Dataset records:
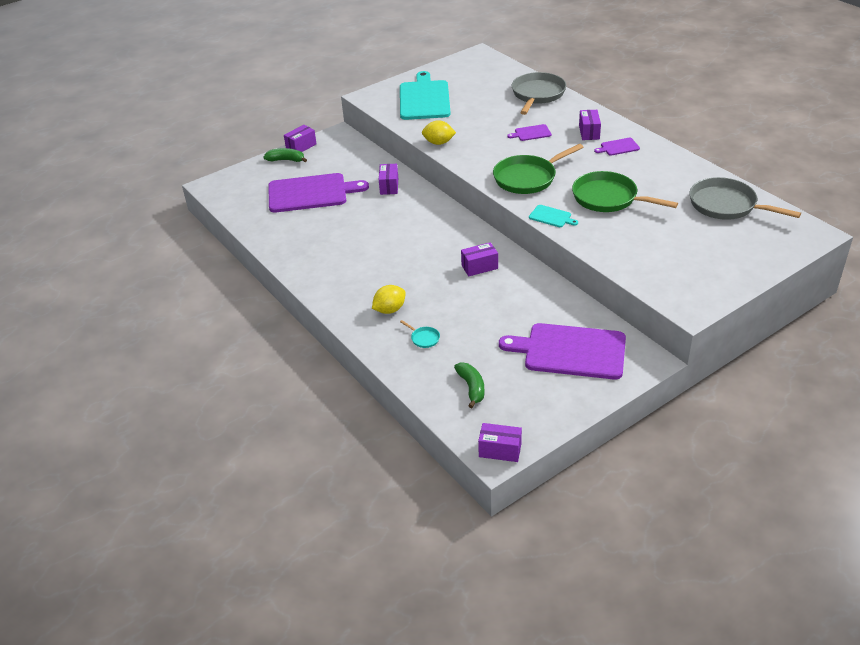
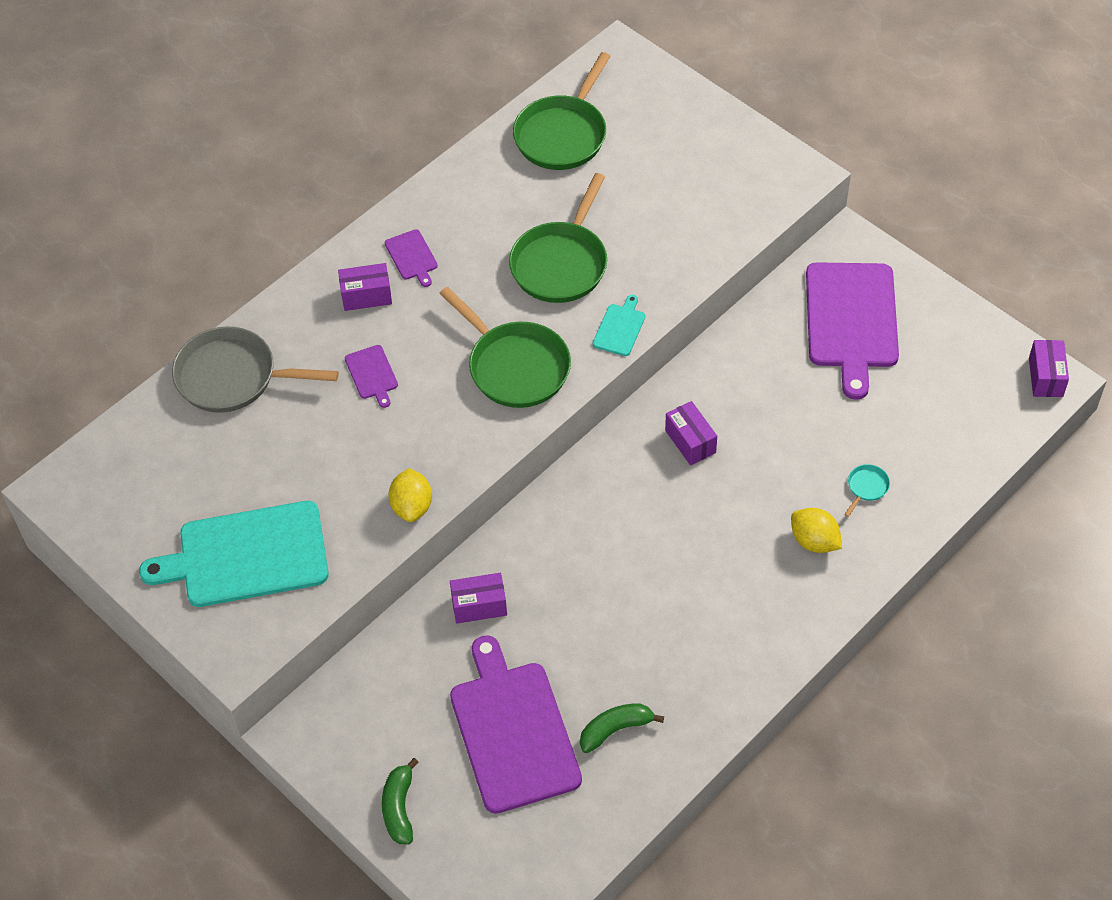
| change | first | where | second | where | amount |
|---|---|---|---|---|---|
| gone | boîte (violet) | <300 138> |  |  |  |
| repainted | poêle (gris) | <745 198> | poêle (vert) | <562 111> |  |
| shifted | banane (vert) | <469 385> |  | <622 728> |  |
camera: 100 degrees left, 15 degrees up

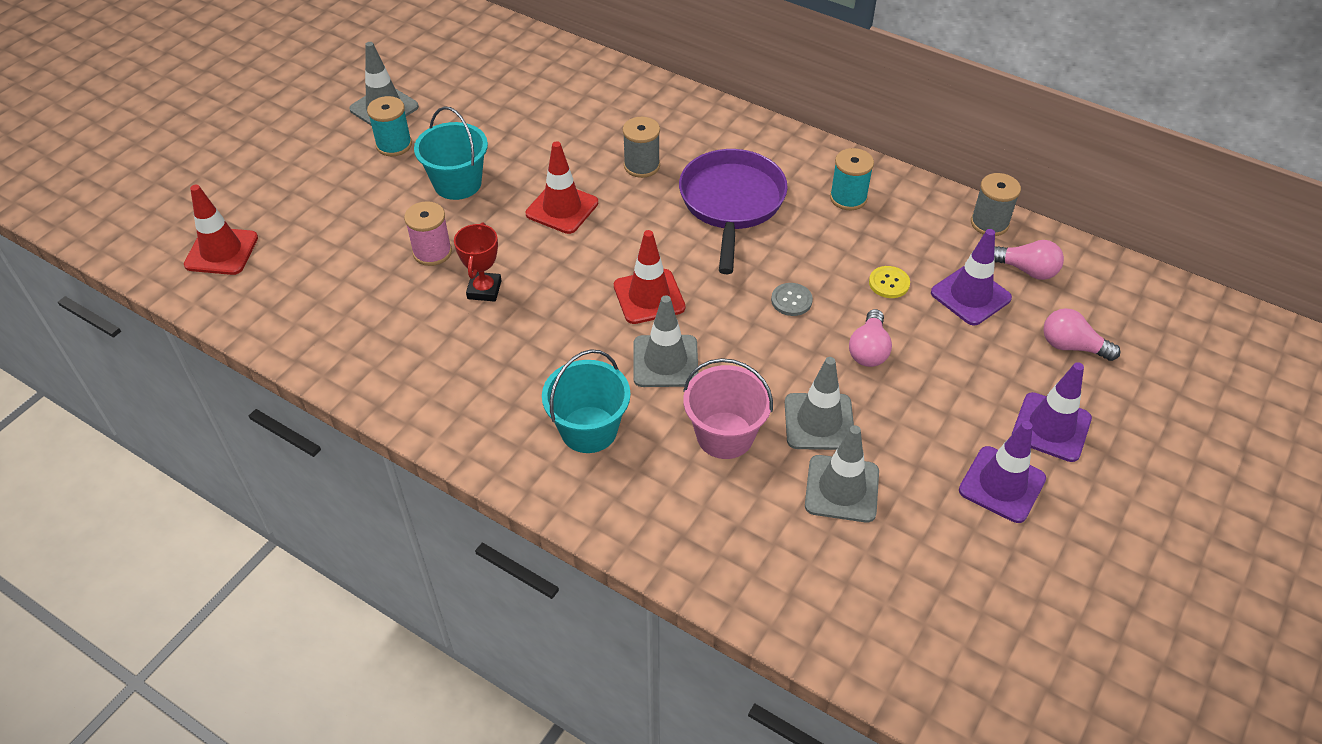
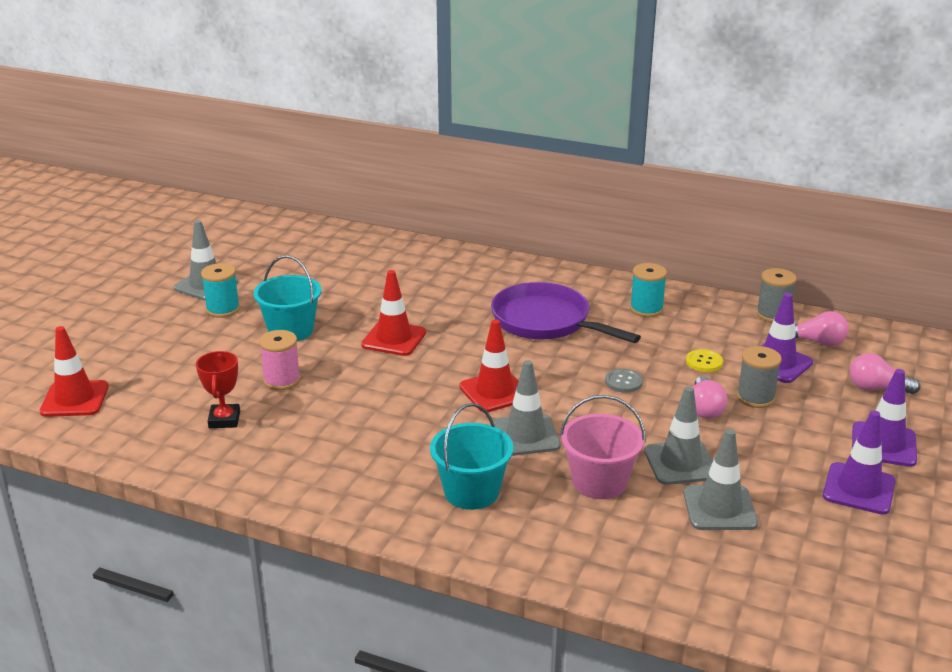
| change | first | where | second | where | amount |
|---|---|---|---|---|---|
| shifted | bobine (gris) | <641 147> |  | <759 377> |  |
| rotated | poêle (violet) | <733 211> |  | <566 312> | 45 degrees counterclockwise |
| shifted | trophée (rouge) | <478 262> |  | <218 389> |  |
camera: 10 degrees left, 20 degrees down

◆ PROBLEM DETAILS
Your reply should restate every entry exactly, with the pictures left out.

◆ OUTPUT
| change | first | where | second | where | amount |
|---|---|---|---|---|---|
| gone | boîte (violet) | <300 138> |  |  |  |
| repainted | poêle (gris) | <745 198> | poêle (vert) | <562 111> |  |
| shifted | banane (vert) | <469 385> |  | <622 728> |  |
camera: 100 degrees left, 15 degrees up

| change | first | where | second | where | amount |
|---|---|---|---|---|---|
| shifted | bobine (gris) | <641 147> |  | <759 377> |  |
| rotated | poêle (violet) | <733 211> |  | <566 312> | 45 degrees counterclockwise |
| shifted | trophée (rouge) | <478 262> |  | <218 389> |  |
camera: 10 degrees left, 20 degrees down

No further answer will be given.